(Items from a dataset)
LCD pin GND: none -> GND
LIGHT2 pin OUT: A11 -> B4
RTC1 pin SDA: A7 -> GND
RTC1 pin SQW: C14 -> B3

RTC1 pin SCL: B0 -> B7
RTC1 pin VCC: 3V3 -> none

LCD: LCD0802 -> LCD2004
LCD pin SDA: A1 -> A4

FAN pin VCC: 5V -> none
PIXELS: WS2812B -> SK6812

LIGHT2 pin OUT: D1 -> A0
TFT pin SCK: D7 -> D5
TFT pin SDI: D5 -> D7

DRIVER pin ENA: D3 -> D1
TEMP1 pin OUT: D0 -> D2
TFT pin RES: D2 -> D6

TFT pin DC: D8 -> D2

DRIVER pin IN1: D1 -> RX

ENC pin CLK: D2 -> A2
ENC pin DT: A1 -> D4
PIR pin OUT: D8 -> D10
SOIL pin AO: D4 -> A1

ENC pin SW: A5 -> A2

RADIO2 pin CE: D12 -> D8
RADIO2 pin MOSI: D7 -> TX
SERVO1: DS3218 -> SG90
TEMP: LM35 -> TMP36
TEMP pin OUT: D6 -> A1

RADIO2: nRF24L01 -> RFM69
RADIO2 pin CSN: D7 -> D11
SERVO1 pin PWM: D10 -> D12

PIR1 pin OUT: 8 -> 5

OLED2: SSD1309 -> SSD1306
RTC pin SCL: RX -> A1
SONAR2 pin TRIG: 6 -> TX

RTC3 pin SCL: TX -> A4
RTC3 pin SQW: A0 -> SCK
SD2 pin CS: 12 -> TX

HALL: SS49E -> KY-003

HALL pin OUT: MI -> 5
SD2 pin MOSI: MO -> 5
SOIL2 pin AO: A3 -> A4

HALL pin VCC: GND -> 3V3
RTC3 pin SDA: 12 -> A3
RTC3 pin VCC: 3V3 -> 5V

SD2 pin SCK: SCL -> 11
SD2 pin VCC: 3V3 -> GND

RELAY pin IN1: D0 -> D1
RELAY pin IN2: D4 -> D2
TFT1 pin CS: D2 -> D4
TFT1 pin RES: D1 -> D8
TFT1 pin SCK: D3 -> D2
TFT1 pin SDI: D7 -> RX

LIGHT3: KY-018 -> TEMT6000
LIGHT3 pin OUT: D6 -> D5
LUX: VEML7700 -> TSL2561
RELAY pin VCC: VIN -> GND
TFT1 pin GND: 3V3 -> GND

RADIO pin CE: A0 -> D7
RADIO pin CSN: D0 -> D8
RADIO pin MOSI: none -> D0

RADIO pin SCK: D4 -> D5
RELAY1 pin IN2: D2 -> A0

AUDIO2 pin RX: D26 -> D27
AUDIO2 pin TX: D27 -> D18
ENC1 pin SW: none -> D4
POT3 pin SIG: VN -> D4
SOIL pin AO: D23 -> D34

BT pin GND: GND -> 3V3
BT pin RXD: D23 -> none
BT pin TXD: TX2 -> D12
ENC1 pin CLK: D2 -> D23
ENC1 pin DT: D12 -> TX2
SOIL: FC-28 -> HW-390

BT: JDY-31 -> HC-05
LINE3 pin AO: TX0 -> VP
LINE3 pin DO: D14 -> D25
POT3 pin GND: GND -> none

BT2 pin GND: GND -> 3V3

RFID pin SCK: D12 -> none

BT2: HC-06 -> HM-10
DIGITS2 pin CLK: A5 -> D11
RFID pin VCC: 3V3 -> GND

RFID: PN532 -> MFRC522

*Your assignment*:
All entries above must be reproduced without a single change.

*Task response*:
LCD pin GND: none -> GND
LIGHT2 pin OUT: A11 -> B4
RTC1 pin SDA: A7 -> GND
RTC1 pin SQW: C14 -> B3

RTC1 pin SCL: B0 -> B7
RTC1 pin VCC: 3V3 -> none

LCD: LCD0802 -> LCD2004
LCD pin SDA: A1 -> A4

FAN pin VCC: 5V -> none
PIXELS: WS2812B -> SK6812

LIGHT2 pin OUT: D1 -> A0
TFT pin SCK: D7 -> D5
TFT pin SDI: D5 -> D7

DRIVER pin ENA: D3 -> D1
TEMP1 pin OUT: D0 -> D2
TFT pin RES: D2 -> D6

TFT pin DC: D8 -> D2

DRIVER pin IN1: D1 -> RX

ENC pin CLK: D2 -> A2
ENC pin DT: A1 -> D4
PIR pin OUT: D8 -> D10
SOIL pin AO: D4 -> A1

ENC pin SW: A5 -> A2

RADIO2 pin CE: D12 -> D8
RADIO2 pin MOSI: D7 -> TX
SERVO1: DS3218 -> SG90
TEMP: LM35 -> TMP36
TEMP pin OUT: D6 -> A1

RADIO2: nRF24L01 -> RFM69
RADIO2 pin CSN: D7 -> D11
SERVO1 pin PWM: D10 -> D12

PIR1 pin OUT: 8 -> 5

OLED2: SSD1309 -> SSD1306
RTC pin SCL: RX -> A1
SONAR2 pin TRIG: 6 -> TX

RTC3 pin SCL: TX -> A4
RTC3 pin SQW: A0 -> SCK
SD2 pin CS: 12 -> TX

HALL: SS49E -> KY-003

HALL pin OUT: MI -> 5
SD2 pin MOSI: MO -> 5
SOIL2 pin AO: A3 -> A4

HALL pin VCC: GND -> 3V3
RTC3 pin SDA: 12 -> A3
RTC3 pin VCC: 3V3 -> 5V

SD2 pin SCK: SCL -> 11
SD2 pin VCC: 3V3 -> GND

RELAY pin IN1: D0 -> D1
RELAY pin IN2: D4 -> D2
TFT1 pin CS: D2 -> D4
TFT1 pin RES: D1 -> D8
TFT1 pin SCK: D3 -> D2
TFT1 pin SDI: D7 -> RX

LIGHT3: KY-018 -> TEMT6000
LIGHT3 pin OUT: D6 -> D5
LUX: VEML7700 -> TSL2561
RELAY pin VCC: VIN -> GND
TFT1 pin GND: 3V3 -> GND

RADIO pin CE: A0 -> D7
RADIO pin CSN: D0 -> D8
RADIO pin MOSI: none -> D0

RADIO pin SCK: D4 -> D5
RELAY1 pin IN2: D2 -> A0

AUDIO2 pin RX: D26 -> D27
AUDIO2 pin TX: D27 -> D18
ENC1 pin SW: none -> D4
POT3 pin SIG: VN -> D4
SOIL pin AO: D23 -> D34

BT pin GND: GND -> 3V3
BT pin RXD: D23 -> none
BT pin TXD: TX2 -> D12
ENC1 pin CLK: D2 -> D23
ENC1 pin DT: D12 -> TX2
SOIL: FC-28 -> HW-390

BT: JDY-31 -> HC-05
LINE3 pin AO: TX0 -> VP
LINE3 pin DO: D14 -> D25
POT3 pin GND: GND -> none

BT2 pin GND: GND -> 3V3

RFID pin SCK: D12 -> none

BT2: HC-06 -> HM-10
DIGITS2 pin CLK: A5 -> D11
RFID pin VCC: 3V3 -> GND

RFID: PN532 -> MFRC522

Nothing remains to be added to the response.